### DATASET RECORDS

::::::::::

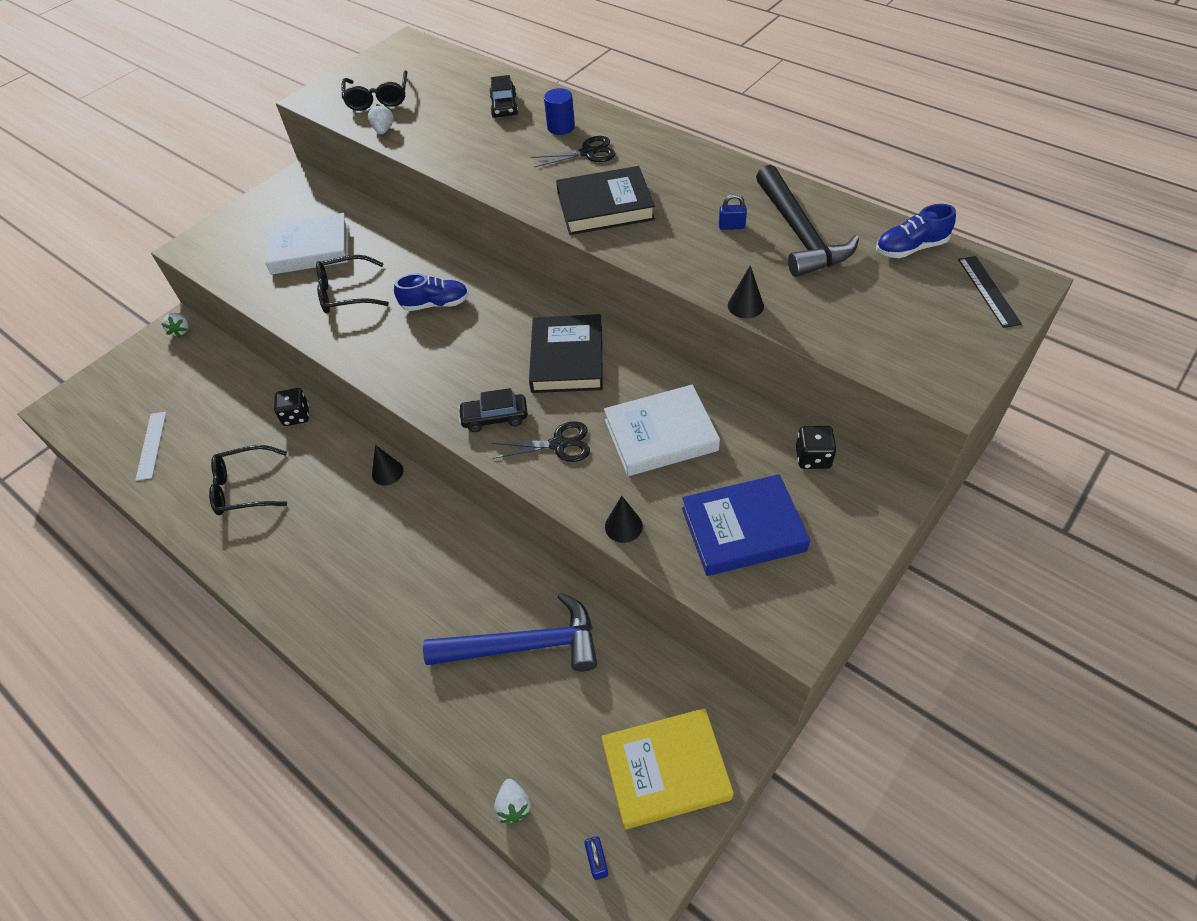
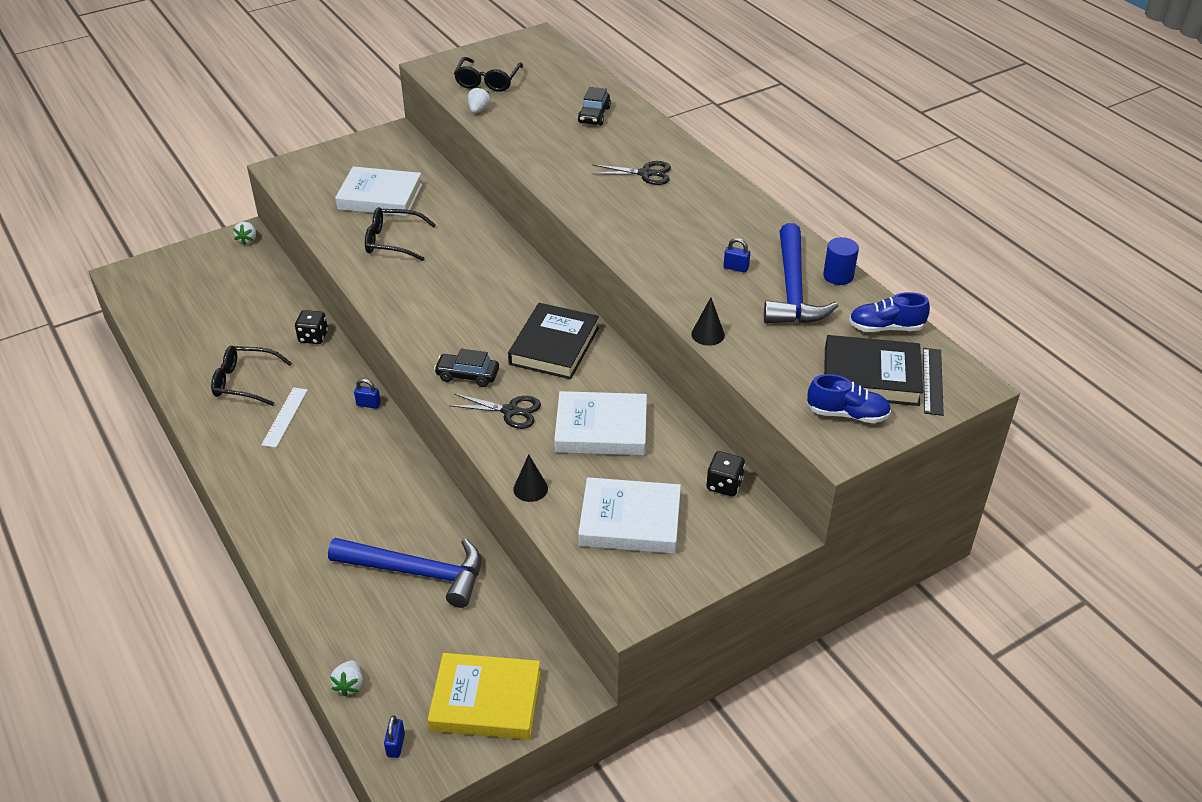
camera: 15 degrees right, 10 degrees down
(151, 445) = (184, 326): white ruler -> white ruler (284, 417)
(387, 472) = (368, 404): black cone -> blue padlock
(435, 304) = (464, 271): blue shoe -> blue shoe (847, 414)
(561, 127) = (634, 145): blue cylinder -> blue cylinder (838, 276)
(605, 206) = (634, 223): black book -> black book (871, 376)
(743, 529) = (630, 521): blue book -> white book
(799, 233) = (792, 289): black hammer -> blue hammer

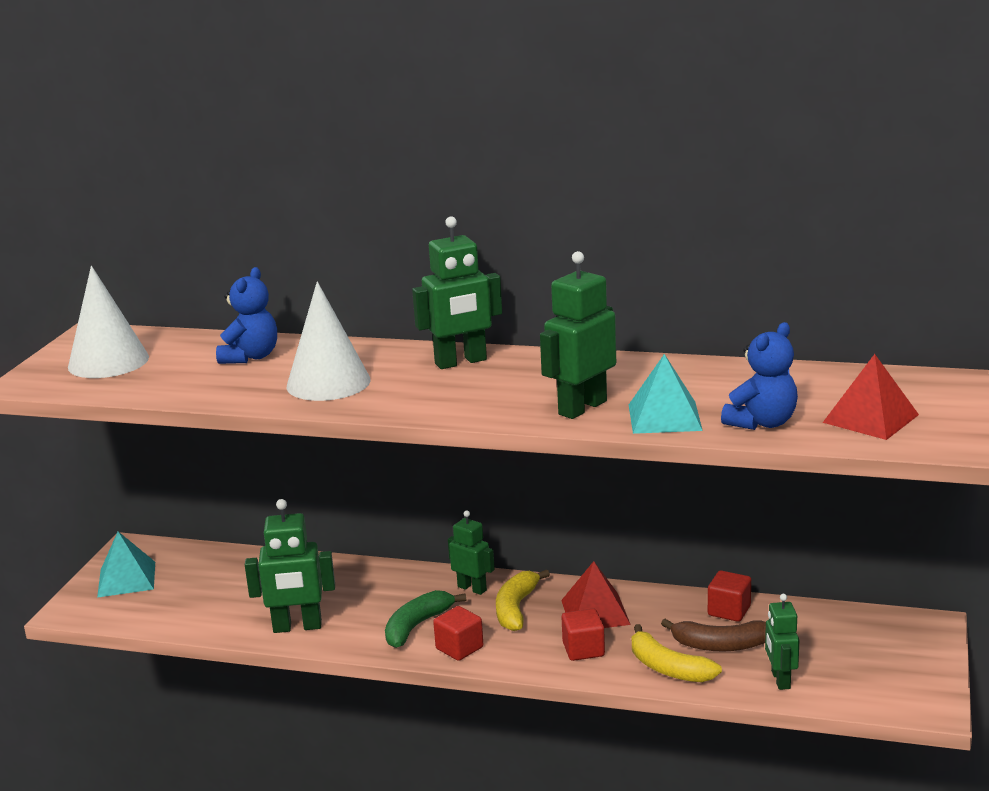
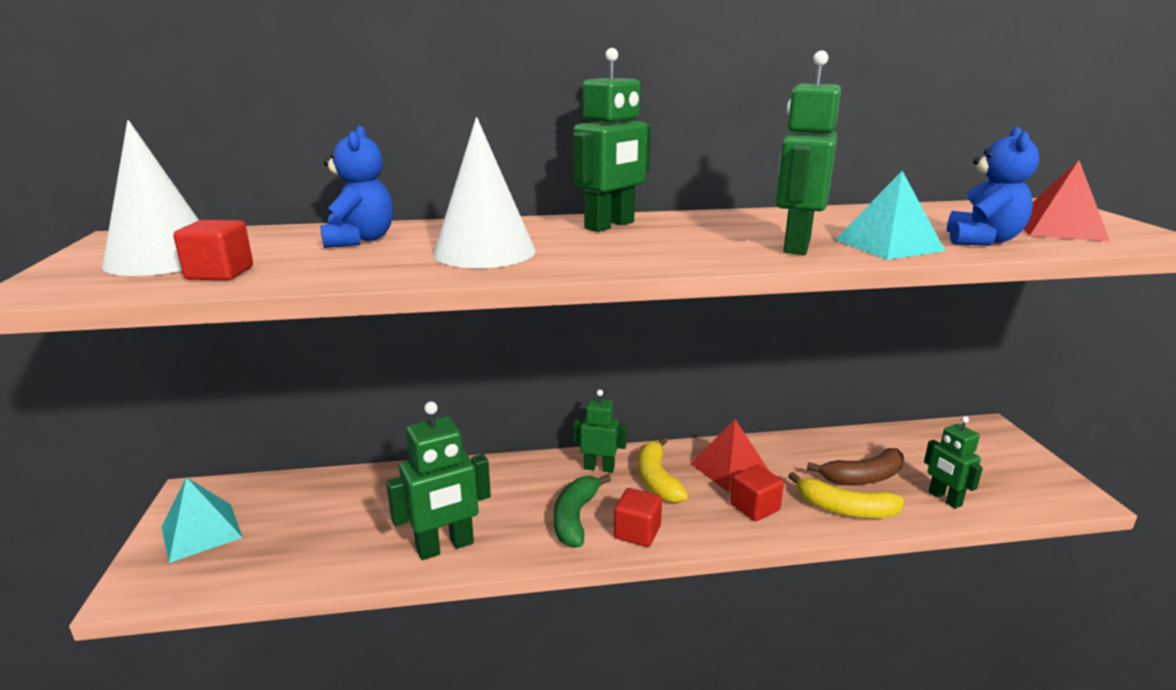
camera: 25 degrees left, 0 degrees up
(729, 611) = (836, 445): red cube -> red cube (220, 273)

::::::::::

### INSTRUCTIONS TO FOLLOW
Reproduce every line of the material above that has the string "camera".

### ANSWER SECTION
camera: 15 degrees right, 10 degrees down
camera: 25 degrees left, 0 degrees up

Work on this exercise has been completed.